§ **What to work on**
The response should be the records below, repeated exactly, with each picture left out.

§ **Data to process**
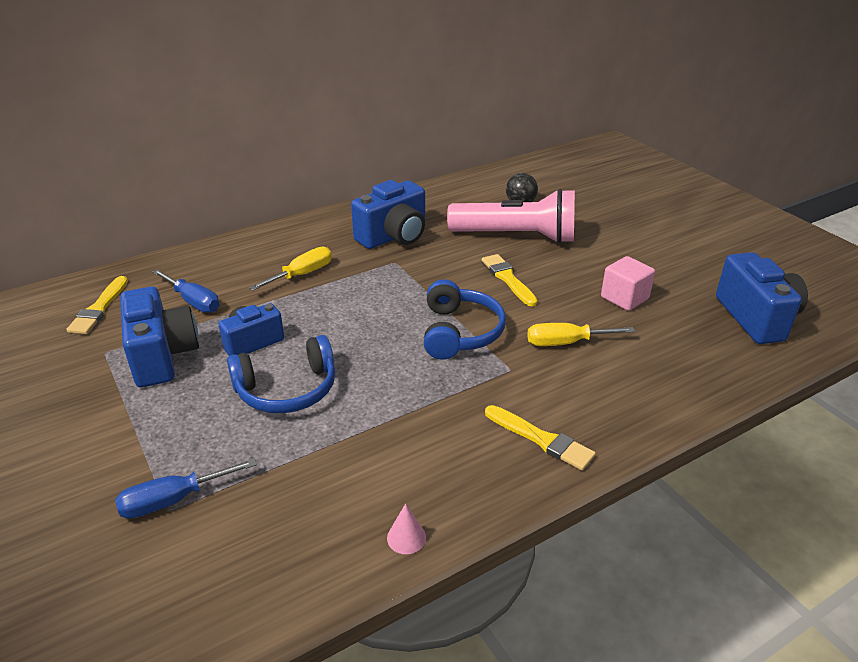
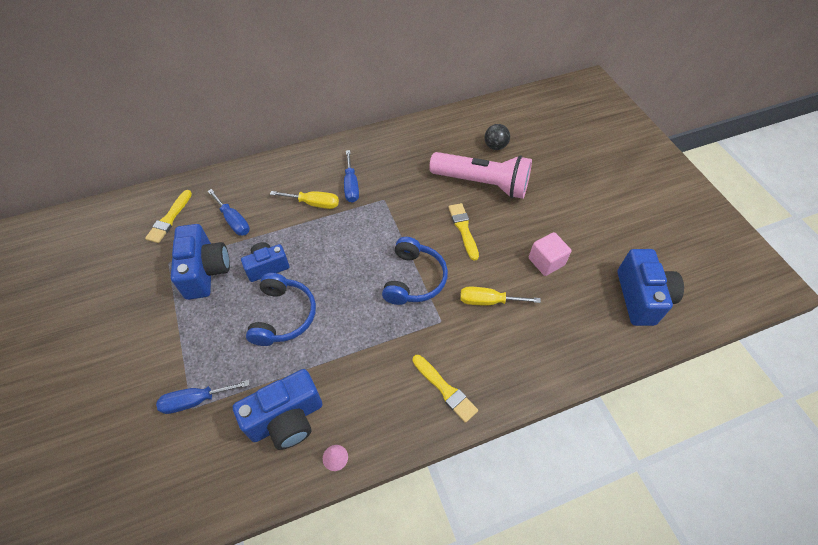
camera: 10 degrees right, 20 degrees up
(287, 389) = (283, 316): blue headphones -> blue headphones turned 75 degrees counterclockwise
(302, 274) = (314, 203): yellow screwdriver -> yellow screwdriver turned 45 degrees clockwise
(348, 254) = (351, 186): none -> blue screwdriver
(394, 237) = (389, 172): blue camera -> blue camera (286, 419)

§ **Completed task**
camera: 10 degrees right, 20 degrees up
(287, 389) = (283, 316): blue headphones -> blue headphones turned 75 degrees counterclockwise
(302, 274) = (314, 203): yellow screwdriver -> yellow screwdriver turned 45 degrees clockwise
(348, 254) = (351, 186): none -> blue screwdriver
(394, 237) = (389, 172): blue camera -> blue camera (286, 419)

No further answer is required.